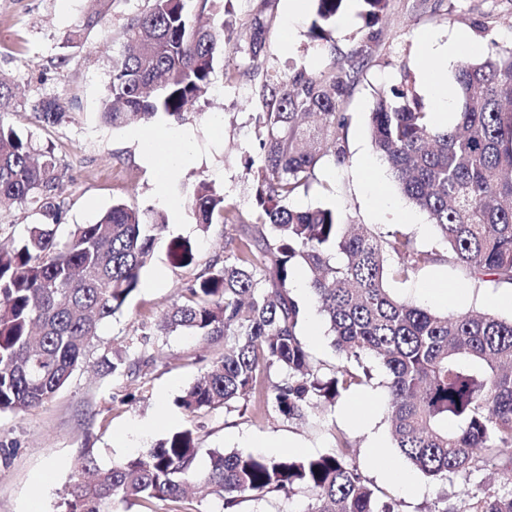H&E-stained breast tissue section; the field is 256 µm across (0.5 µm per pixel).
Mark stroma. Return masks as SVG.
<instances>
[{"instance_id": "obj_1", "label": "stroma", "mask_w": 512, "mask_h": 512, "mask_svg": "<svg viewBox=\"0 0 512 512\" xmlns=\"http://www.w3.org/2000/svg\"><path fill=\"white\" fill-rule=\"evenodd\" d=\"M288 0H270L273 17L260 68L315 70L324 57L309 37L314 5L307 0L297 18L292 44H285L283 19ZM149 0H0V73L10 80L13 97L7 120L28 137L35 148L55 155L64 173L59 192L58 242H66L72 225L90 224L115 202H123L144 216L161 210L155 173L142 161L134 138V125L115 128L101 116V99L112 76V59L124 48L123 32L128 21L145 12ZM489 17L491 32H478L476 24ZM93 29H85L88 18ZM383 38L347 99L349 117L348 157L345 163L325 162L308 186L293 199L301 208L331 207L344 220L373 225L387 231L393 225L411 235L418 245L435 246L438 235L426 215L391 186L387 203H376L371 178L389 182L391 175L371 145L369 114L380 91L398 84L403 73L419 75L420 35L440 38L463 32L477 43L494 38L512 44V0H390L379 21ZM366 30L360 0H348L331 31L340 51L355 46ZM248 57L225 49L212 77L211 92L195 112L185 118H164L163 123L187 134L196 153L195 164L168 185L170 195L183 199L179 216H168L158 235L150 261L141 273L138 290L120 313L106 320L100 340L90 348L85 364L52 400L21 414L0 413V512H24L38 476L48 482L40 499L41 512H59L81 449H92L100 466L129 459L149 448L167 433L192 428L200 451L196 464L205 472L209 452H255L262 440L295 441L303 455L322 453L333 445L332 429H340L353 446L354 456L380 500L393 501L399 512H426L437 497L462 512L473 493L503 489L505 468L512 464V448L496 452L495 468L447 484L432 482L414 472V492L389 480L385 469L392 463L409 468L410 463L392 444L386 404L370 412L369 423L358 426L348 408L353 392L344 393L333 410H311L304 421H290L273 413L239 415L235 411L202 410L189 414L175 399L198 376L224 354L223 343H213L185 331L165 336L154 329L180 298L195 268L176 269L167 258L170 239H190L198 248L200 262L223 258L224 242L231 228L224 224L200 226L186 199L199 180L223 190L228 202L244 215L253 211V189L244 168L245 152H257L251 104V82L245 72ZM66 94L68 102L60 118L45 122L38 110L43 100ZM36 203L0 205V246L20 242L27 227L42 222ZM453 288L464 285L465 294L450 305V312L479 311L512 317V309L495 306V287L465 285L461 272L448 264L430 265L408 278H391L387 286L396 297L437 311L417 292L420 284ZM306 303L309 316L301 334L324 370L339 359L331 346L326 323L308 289L295 287ZM136 359L133 375H104L97 361L105 347ZM148 425L131 449L119 448L116 438L124 431ZM101 512H224L221 499L201 493L188 494L178 502L155 501L129 505L107 501Z\"/></svg>"}]
</instances>
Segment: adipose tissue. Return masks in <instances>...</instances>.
I'll return each instance as SVG.
<instances>
[{"mask_svg": "<svg viewBox=\"0 0 512 512\" xmlns=\"http://www.w3.org/2000/svg\"><path fill=\"white\" fill-rule=\"evenodd\" d=\"M475 49V43L462 33L449 37L444 44L439 43L430 34L421 37L420 77L428 94L434 100V112L438 119L447 118L448 114L454 111L456 102L452 89L438 83L436 79V60L444 58L453 62ZM138 140L141 144L142 157L156 171L160 187H167L171 179L192 163L194 151L191 143L172 128L161 126L140 133Z\"/></svg>", "mask_w": 512, "mask_h": 512, "instance_id": "obj_1", "label": "adipose tissue"}]
</instances>
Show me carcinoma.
Instances as JSON below:
<instances>
[{
  "instance_id": "carcinoma-1",
  "label": "carcinoma",
  "mask_w": 512,
  "mask_h": 512,
  "mask_svg": "<svg viewBox=\"0 0 512 512\" xmlns=\"http://www.w3.org/2000/svg\"><path fill=\"white\" fill-rule=\"evenodd\" d=\"M125 27L126 48L112 59L102 119L114 127L183 117L205 98L225 47L257 61L270 28L269 0H256L246 29L224 23L220 0H151ZM310 36L326 40L346 0H313ZM367 30L357 46L325 45L316 72L266 71L254 79V132L259 160L248 156L255 217L247 221L206 181L189 192L197 223L234 228L224 260L206 263L158 325L161 334L190 332L224 341V356L185 388L176 404L248 411L264 391L263 408L301 421L310 409L331 408L341 393L368 384L373 360L387 376L393 447L439 483L471 476L512 448V319L491 314H436L401 301L388 277L407 278L437 262L474 283L512 286V47L496 40L478 60L460 64L455 80L459 119L432 121L411 76L378 94L369 118L373 149L400 192L438 230L423 248L408 234L379 233L342 220L329 207L292 204L317 167L348 157L343 105L382 38L377 24L390 0H362ZM62 112L41 103L44 121ZM62 173L53 153L0 118V203L33 201L45 221L28 227L10 251H0V412L25 413L50 401L86 360L101 324L138 289L153 248L140 213L115 203L93 224H77L63 246L55 241ZM176 268L197 262L186 239L168 243ZM393 256L394 264L388 263ZM305 265L309 288L342 365L324 372L301 336L306 305L291 288ZM122 355H103L105 374L132 371ZM315 456L266 457L213 450L200 476L196 431L176 430L142 454L102 468L83 453L62 512H100L112 499L132 504L177 502L201 481L224 501L308 495L302 512H395L352 458L344 433ZM462 512H512V488L473 495Z\"/></svg>"
}]
</instances>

▶ _PROBLEM TO WORK ON_: Omit pictures; set down the rest of the material word for word.

▶ _TASK RESPONSE_:
H&E-stained breast tissue section; the field is 256 µm across (0.5 µm per pixel).
Mark stroma. Return masks as SVG.
<instances>
[{"instance_id": "obj_1", "label": "stroma", "mask_w": 512, "mask_h": 512, "mask_svg": "<svg viewBox=\"0 0 512 512\" xmlns=\"http://www.w3.org/2000/svg\"><path fill=\"white\" fill-rule=\"evenodd\" d=\"M288 0H270L273 17L260 68L315 70L324 57L309 37L314 5L307 0L297 18L292 44H285L283 19ZM149 0H0V73L10 80L13 97L7 120L28 137L35 148L55 155L64 173L59 192L58 242H66L72 225L90 224L115 202H123L144 216L161 210L155 173L142 161L134 138V125L115 128L101 116V99L112 76V59L124 48L123 32L128 21L145 12ZM489 17L491 32H478L476 24ZM93 29H85L88 18ZM383 38L347 99L349 117L348 157L345 163L325 162L308 186L293 199L301 208L331 207L344 220L373 225L387 231L393 225L411 235L418 245L435 246L438 235L426 215L391 186L387 203H376L371 178L389 182L391 175L371 145L369 114L380 91L398 84L403 73L419 75L420 35L440 38L463 32L477 43L494 38L512 44V0H390L379 21ZM366 30L360 0H348L331 31L340 51L355 46ZM248 57L225 49L212 77L211 92L195 112L185 118H164L163 123L187 134L196 153L195 164L168 185L170 195L183 199L179 216H168L158 235L150 261L141 273L138 290L120 313L106 320L100 340L90 348L85 364L52 400L21 414L0 413V512H24L38 476L48 482L40 499L41 512H59L81 449H92L100 466L129 459L149 448L167 433L192 428L200 451L196 464L205 472L209 452H255L262 440L295 441L303 455L322 453L333 445L332 429H340L353 446L354 456L380 500L393 501L399 512H426L437 497L462 512L473 493L503 489L505 468L512 464V448L496 452L495 468L447 484L432 482L414 472V492L389 480L385 469L392 463L409 468L410 463L392 444L386 404L370 412L369 423L358 426L348 408L353 392L344 393L333 410H311L304 421H290L273 413L239 415L235 411L202 410L189 414L175 399L198 376L224 354L223 343H213L185 331L165 336L154 329L180 298L195 268L176 269L167 258L170 239H190L198 248L200 262L223 258L224 242L231 228L224 224L200 226L186 199L199 180L223 190L228 202L244 215L253 211V189L244 168L245 152H257L251 104V82L245 72ZM66 94L68 102L60 118L45 122L38 110L43 100ZM36 203L0 205V246L20 242L27 227L42 222ZM453 288L464 285L465 294L450 305V312L479 311L512 317V309L495 306V287L465 285L461 272L448 264L430 265L408 278H391L387 286L396 297L437 311L417 292L420 284ZM306 303L309 316L301 334L324 370L339 359L331 346L326 323L308 289L295 287ZM136 359L133 375H104L97 361L105 347ZM148 425L131 449L119 448L116 438L124 431ZM101 512H224L221 499L201 493L188 494L178 502L155 501L129 505L107 501Z\"/></svg>"}]
</instances>
Segment: adipose tissue. Return masks in <instances>...</instances>.
I'll return each instance as SVG.
<instances>
[{"mask_svg": "<svg viewBox=\"0 0 512 512\" xmlns=\"http://www.w3.org/2000/svg\"><path fill=\"white\" fill-rule=\"evenodd\" d=\"M475 49V43L462 33L449 37L444 44L439 43L430 34L421 37L420 77L428 94L434 100V112L438 119L447 118L448 114L454 111L456 102L452 89L438 83L436 79V60L444 58L453 62ZM138 140L141 144L142 157L156 171L160 187H167L171 179L192 163L194 151L191 143L172 128L161 126L140 133Z\"/></svg>", "mask_w": 512, "mask_h": 512, "instance_id": "obj_1", "label": "adipose tissue"}]
</instances>
Show me carcinoma.
Instances as JSON below:
<instances>
[{
  "instance_id": "carcinoma-1",
  "label": "carcinoma",
  "mask_w": 512,
  "mask_h": 512,
  "mask_svg": "<svg viewBox=\"0 0 512 512\" xmlns=\"http://www.w3.org/2000/svg\"><path fill=\"white\" fill-rule=\"evenodd\" d=\"M125 27L126 48L112 59L102 119L114 127L183 117L205 98L225 47L257 61L270 28L269 0H256L246 29L224 23L220 0H151ZM310 36L326 40L346 0H313ZM367 30L357 46L325 45L316 72L266 71L254 79V132L259 160L248 156L255 217L247 221L206 181L189 192L197 223L234 228L224 260L206 263L158 325L161 334L190 332L224 341V356L185 388L176 404L248 411L264 391L263 408L301 421L310 409L331 408L341 393L368 384L373 360L387 376L393 447L439 483L471 476L512 448V319L491 314H436L401 301L388 277L407 278L437 262L474 283L512 286V47L496 40L478 60L460 64L455 80L459 119L432 121L411 76L378 94L369 118L373 149L400 192L438 230L423 248L408 234L379 233L342 220L329 207L292 204L317 167L348 157L343 105L382 38L377 24L390 0H362ZM62 112L41 103L44 121ZM62 173L53 153L0 118V203L33 201L45 221L28 227L10 251H0V412L25 413L50 401L86 360L101 324L138 289L153 248L140 213L115 203L93 224H77L63 246L55 241ZM176 268L197 262L186 239L168 243ZM393 256L394 264L388 263ZM305 265L309 288L342 365L324 372L301 336L306 305L291 288ZM122 355H103L105 374L132 371ZM315 456L266 457L213 450L200 476L196 431L176 430L142 454L102 468L83 453L62 512H100L112 499L132 504L177 502L201 481L224 501L308 495L302 512H395L352 458L344 433ZM462 512H512V488L473 495Z\"/></svg>"
}]
</instances>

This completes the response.